Each entry should be duplicated exactly, with no line missing.

(Beginning of Data for the task)

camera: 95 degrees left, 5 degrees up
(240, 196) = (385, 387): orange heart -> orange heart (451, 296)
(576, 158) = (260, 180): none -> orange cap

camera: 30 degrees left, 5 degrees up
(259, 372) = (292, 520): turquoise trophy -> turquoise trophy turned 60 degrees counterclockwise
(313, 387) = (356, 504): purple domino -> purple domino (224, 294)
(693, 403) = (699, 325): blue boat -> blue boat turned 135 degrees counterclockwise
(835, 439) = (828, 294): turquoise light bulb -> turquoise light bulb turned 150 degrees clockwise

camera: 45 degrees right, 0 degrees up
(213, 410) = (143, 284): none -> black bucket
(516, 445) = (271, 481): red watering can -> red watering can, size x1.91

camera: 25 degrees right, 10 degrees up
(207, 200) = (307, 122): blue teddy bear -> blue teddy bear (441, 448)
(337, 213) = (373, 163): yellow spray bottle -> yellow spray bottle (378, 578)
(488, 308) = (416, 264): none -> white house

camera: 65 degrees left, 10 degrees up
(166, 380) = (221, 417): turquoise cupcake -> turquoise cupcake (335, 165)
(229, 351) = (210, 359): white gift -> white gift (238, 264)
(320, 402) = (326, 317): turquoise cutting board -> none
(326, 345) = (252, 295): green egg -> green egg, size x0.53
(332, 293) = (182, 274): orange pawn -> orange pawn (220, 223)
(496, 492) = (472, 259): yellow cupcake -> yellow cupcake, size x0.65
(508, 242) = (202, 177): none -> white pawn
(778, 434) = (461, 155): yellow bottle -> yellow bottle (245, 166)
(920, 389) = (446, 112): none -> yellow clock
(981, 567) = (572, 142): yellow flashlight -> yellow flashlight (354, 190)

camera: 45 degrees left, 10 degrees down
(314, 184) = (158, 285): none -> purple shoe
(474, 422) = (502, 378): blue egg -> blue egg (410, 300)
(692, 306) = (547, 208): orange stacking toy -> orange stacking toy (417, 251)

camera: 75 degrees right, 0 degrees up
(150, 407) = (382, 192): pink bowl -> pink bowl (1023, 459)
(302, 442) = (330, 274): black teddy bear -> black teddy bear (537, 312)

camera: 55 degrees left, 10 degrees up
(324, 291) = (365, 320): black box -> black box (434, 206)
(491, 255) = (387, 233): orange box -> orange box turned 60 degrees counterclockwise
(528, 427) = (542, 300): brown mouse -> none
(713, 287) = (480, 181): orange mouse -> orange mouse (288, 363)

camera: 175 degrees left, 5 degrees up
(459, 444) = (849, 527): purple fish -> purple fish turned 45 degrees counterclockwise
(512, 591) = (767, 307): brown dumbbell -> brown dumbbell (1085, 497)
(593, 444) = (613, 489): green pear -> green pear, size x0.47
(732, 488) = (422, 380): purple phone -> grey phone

(End of Data for the task)

▶ **The completed task**:
camera: 95 degrees left, 5 degrees up
(240, 196) = (385, 387): orange heart -> orange heart (451, 296)
(576, 158) = (260, 180): none -> orange cap

camera: 30 degrees left, 5 degrees up
(259, 372) = (292, 520): turquoise trophy -> turquoise trophy turned 60 degrees counterclockwise
(313, 387) = (356, 504): purple domino -> purple domino (224, 294)
(693, 403) = (699, 325): blue boat -> blue boat turned 135 degrees counterclockwise
(835, 439) = (828, 294): turquoise light bulb -> turquoise light bulb turned 150 degrees clockwise

camera: 45 degrees right, 0 degrees up
(213, 410) = (143, 284): none -> black bucket
(516, 445) = (271, 481): red watering can -> red watering can, size x1.91

camera: 25 degrees right, 10 degrees up
(207, 200) = (307, 122): blue teddy bear -> blue teddy bear (441, 448)
(337, 213) = (373, 163): yellow spray bottle -> yellow spray bottle (378, 578)
(488, 308) = (416, 264): none -> white house

camera: 65 degrees left, 10 degrees up
(166, 380) = (221, 417): turquoise cupcake -> turquoise cupcake (335, 165)
(229, 351) = (210, 359): white gift -> white gift (238, 264)
(320, 402) = (326, 317): turquoise cutting board -> none
(326, 345) = (252, 295): green egg -> green egg, size x0.53
(332, 293) = (182, 274): orange pawn -> orange pawn (220, 223)
(496, 492) = (472, 259): yellow cupcake -> yellow cupcake, size x0.65
(508, 242) = (202, 177): none -> white pawn
(778, 434) = (461, 155): yellow bottle -> yellow bottle (245, 166)
(920, 389) = (446, 112): none -> yellow clock
(981, 567) = (572, 142): yellow flashlight -> yellow flashlight (354, 190)

camera: 45 degrees left, 10 degrees down
(314, 184) = (158, 285): none -> purple shoe
(474, 422) = (502, 378): blue egg -> blue egg (410, 300)
(692, 306) = (547, 208): orange stacking toy -> orange stacking toy (417, 251)

camera: 75 degrees right, 0 degrees up
(150, 407) = (382, 192): pink bowl -> pink bowl (1023, 459)
(302, 442) = (330, 274): black teddy bear -> black teddy bear (537, 312)

camera: 55 degrees left, 10 degrees up
(324, 291) = (365, 320): black box -> black box (434, 206)
(491, 255) = (387, 233): orange box -> orange box turned 60 degrees counterclockwise
(528, 427) = (542, 300): brown mouse -> none
(713, 287) = (480, 181): orange mouse -> orange mouse (288, 363)

camera: 175 degrees left, 5 degrees up
(459, 444) = (849, 527): purple fish -> purple fish turned 45 degrees counterclockwise
(512, 591) = (767, 307): brown dumbbell -> brown dumbbell (1085, 497)
(593, 444) = (613, 489): green pear -> green pear, size x0.47
(732, 488) = (422, 380): purple phone -> grey phone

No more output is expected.